### The task
Your task is to give the records again exactly. Leave each picture out.

### Task input
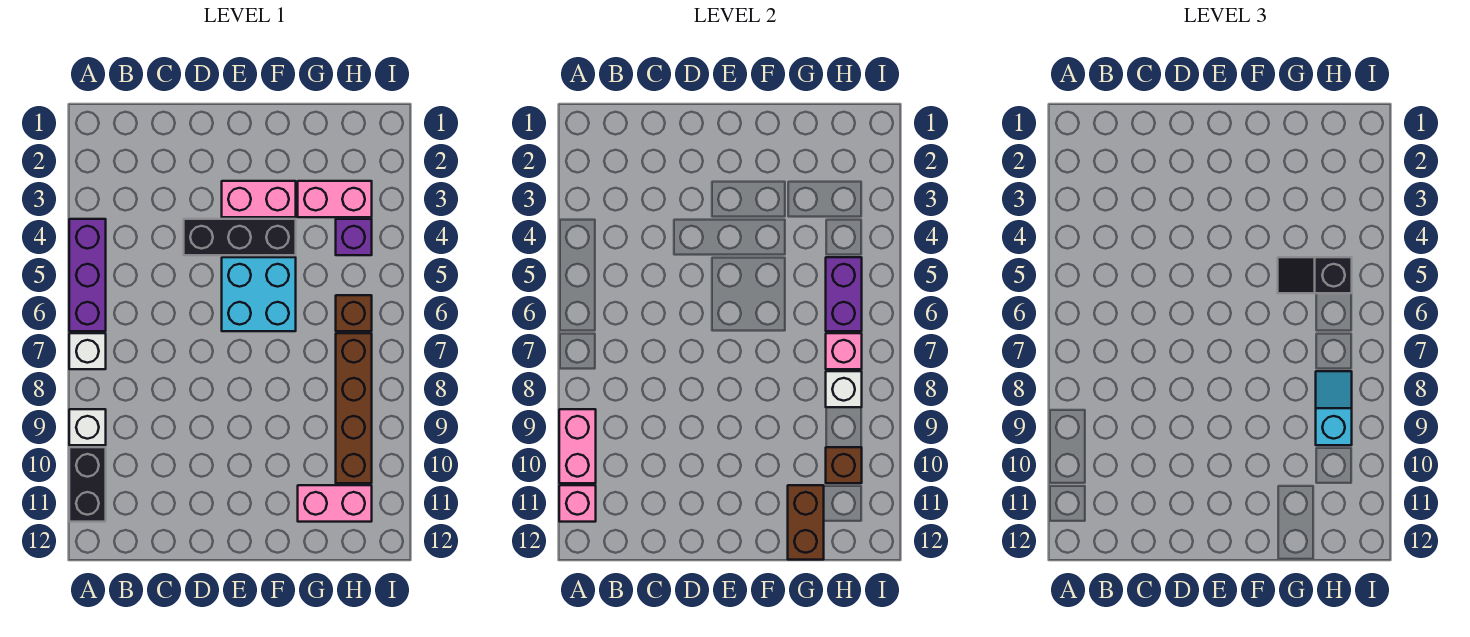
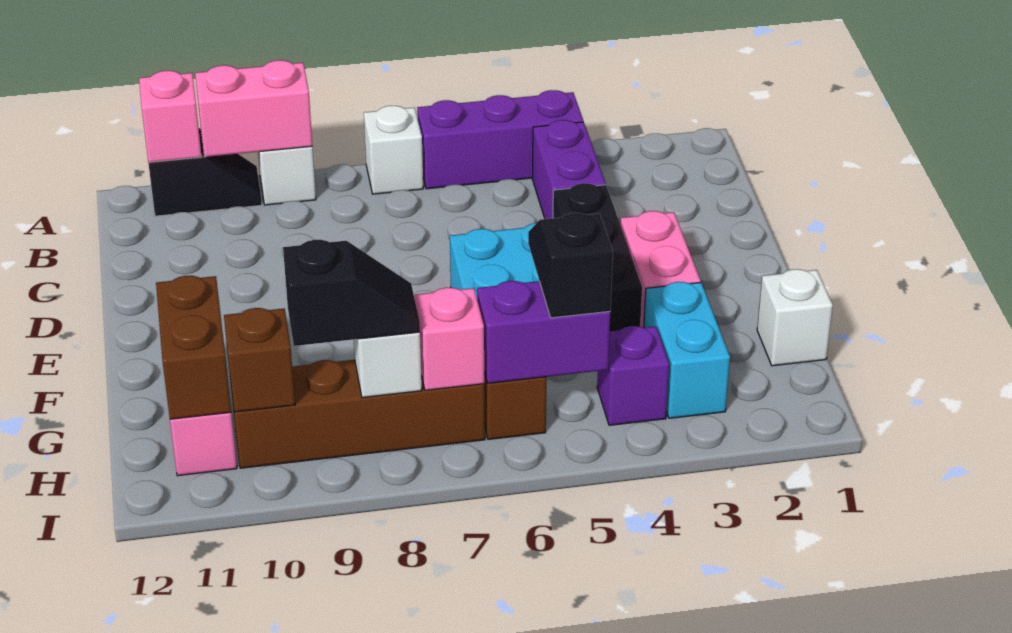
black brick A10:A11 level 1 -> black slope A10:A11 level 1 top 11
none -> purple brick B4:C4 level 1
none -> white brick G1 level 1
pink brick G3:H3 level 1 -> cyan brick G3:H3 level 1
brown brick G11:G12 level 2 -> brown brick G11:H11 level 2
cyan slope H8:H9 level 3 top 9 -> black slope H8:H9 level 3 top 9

### Solution to the problem
black brick A10:A11 level 1 -> black slope A10:A11 level 1 top 11
none -> purple brick B4:C4 level 1
none -> white brick G1 level 1
pink brick G3:H3 level 1 -> cyan brick G3:H3 level 1
brown brick G11:G12 level 2 -> brown brick G11:H11 level 2
cyan slope H8:H9 level 3 top 9 -> black slope H8:H9 level 3 top 9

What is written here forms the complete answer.